Saved data entries
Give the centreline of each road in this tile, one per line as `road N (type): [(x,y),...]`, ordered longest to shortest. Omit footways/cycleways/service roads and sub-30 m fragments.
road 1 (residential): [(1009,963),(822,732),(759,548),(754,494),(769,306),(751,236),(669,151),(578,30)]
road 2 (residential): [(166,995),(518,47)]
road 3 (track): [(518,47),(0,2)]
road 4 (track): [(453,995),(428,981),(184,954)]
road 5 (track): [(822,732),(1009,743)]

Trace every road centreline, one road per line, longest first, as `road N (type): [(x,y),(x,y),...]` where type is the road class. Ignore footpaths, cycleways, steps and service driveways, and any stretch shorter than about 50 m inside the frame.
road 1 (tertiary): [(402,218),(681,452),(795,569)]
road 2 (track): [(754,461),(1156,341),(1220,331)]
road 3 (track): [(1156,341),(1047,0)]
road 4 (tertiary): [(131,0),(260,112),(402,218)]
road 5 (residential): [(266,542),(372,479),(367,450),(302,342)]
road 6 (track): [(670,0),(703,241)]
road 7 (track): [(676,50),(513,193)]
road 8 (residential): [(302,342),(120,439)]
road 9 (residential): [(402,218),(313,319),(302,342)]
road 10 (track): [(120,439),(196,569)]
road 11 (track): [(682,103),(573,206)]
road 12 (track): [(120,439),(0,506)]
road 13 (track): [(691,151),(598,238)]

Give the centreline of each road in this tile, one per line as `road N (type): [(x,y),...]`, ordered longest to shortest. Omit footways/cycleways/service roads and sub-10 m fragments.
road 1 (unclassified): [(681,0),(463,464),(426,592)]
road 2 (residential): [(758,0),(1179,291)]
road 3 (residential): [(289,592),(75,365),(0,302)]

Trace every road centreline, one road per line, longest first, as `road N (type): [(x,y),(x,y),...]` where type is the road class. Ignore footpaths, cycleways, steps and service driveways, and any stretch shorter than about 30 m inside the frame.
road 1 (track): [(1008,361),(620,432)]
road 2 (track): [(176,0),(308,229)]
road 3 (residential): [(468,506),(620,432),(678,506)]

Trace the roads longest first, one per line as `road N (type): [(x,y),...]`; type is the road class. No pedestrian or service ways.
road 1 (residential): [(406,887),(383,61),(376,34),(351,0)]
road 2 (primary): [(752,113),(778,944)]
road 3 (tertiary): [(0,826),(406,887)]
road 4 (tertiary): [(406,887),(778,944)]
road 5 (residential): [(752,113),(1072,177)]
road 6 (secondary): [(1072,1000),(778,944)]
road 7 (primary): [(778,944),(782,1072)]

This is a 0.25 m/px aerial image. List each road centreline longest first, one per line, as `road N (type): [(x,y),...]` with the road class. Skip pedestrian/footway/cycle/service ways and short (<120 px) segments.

◆ **Brief**
This exercise calls for the entries to be restated exactly.

◆ **Completed exercise**
Give the centreline of each road in this tile, one per line as `road N (type): [(x,y),...]`, ordered longest to shortest. Omit footways/cycleways/service roads and sub-30 m fragments.
road 1 (residential): [(1009,963),(822,732),(759,548),(754,494),(769,306),(751,236),(669,151),(578,30)]
road 2 (residential): [(166,995),(518,47)]
road 3 (track): [(518,47),(0,2)]
road 4 (track): [(453,995),(428,981),(184,954)]
road 5 (track): [(822,732),(1009,743)]

Trace every road centreline, one road per line, longest first, as `road N (type): [(x,y),(x,y),...]` where type is the road class. Ignore footpaths, cycleways, steps and service driveways, and any stretch shorter than about 50 m inside the frame.
road 1 (tertiary): [(402,218),(681,452),(795,569)]
road 2 (track): [(754,461),(1156,341),(1220,331)]
road 3 (track): [(1156,341),(1047,0)]
road 4 (tertiary): [(131,0),(260,112),(402,218)]
road 5 (residential): [(266,542),(372,479),(367,450),(302,342)]
road 6 (track): [(670,0),(703,241)]
road 7 (track): [(676,50),(513,193)]
road 8 (residential): [(302,342),(120,439)]
road 9 (residential): [(402,218),(313,319),(302,342)]
road 10 (track): [(120,439),(196,569)]
road 11 (track): [(682,103),(573,206)]
road 12 (track): [(120,439),(0,506)]
road 13 (track): [(691,151),(598,238)]

Give the centreline of each road in this tile, one per line as `road N (type): [(x,y),...]`, ordered longest to shortest. Omit footways/cycleways/service roads and sub-10 m fragments.
road 1 (unclassified): [(681,0),(463,464),(426,592)]
road 2 (residential): [(758,0),(1179,291)]
road 3 (residential): [(289,592),(75,365),(0,302)]

Trace every road centreline, one road per line, longest first, as `road N (type): [(x,y),(x,y),...]` where type is the road class. Ignore footpaths, cycleways, steps and service driveways, and any stretch shorter than about 30 m inside the frame.
road 1 (track): [(1008,361),(620,432)]
road 2 (track): [(176,0),(308,229)]
road 3 (residential): [(468,506),(620,432),(678,506)]

Trace the roads longest first, one per line as `road N (type): [(x,y),...]`; type is the road class. No pedestrian or service ways.
road 1 (residential): [(406,887),(383,61),(376,34),(351,0)]
road 2 (primary): [(752,113),(778,944)]
road 3 (tertiary): [(0,826),(406,887)]
road 4 (tertiary): [(406,887),(778,944)]
road 5 (residential): [(752,113),(1072,177)]
road 6 (secondary): [(1072,1000),(778,944)]
road 7 (primary): [(778,944),(782,1072)]

This is a 0.25 m/px aerial image. List each road centreline longest first, one per line, as `road N (type): [(x,y),...]` with the road class. Skip pedestrian/footway/cycle/service ways and short (<120 px) segments.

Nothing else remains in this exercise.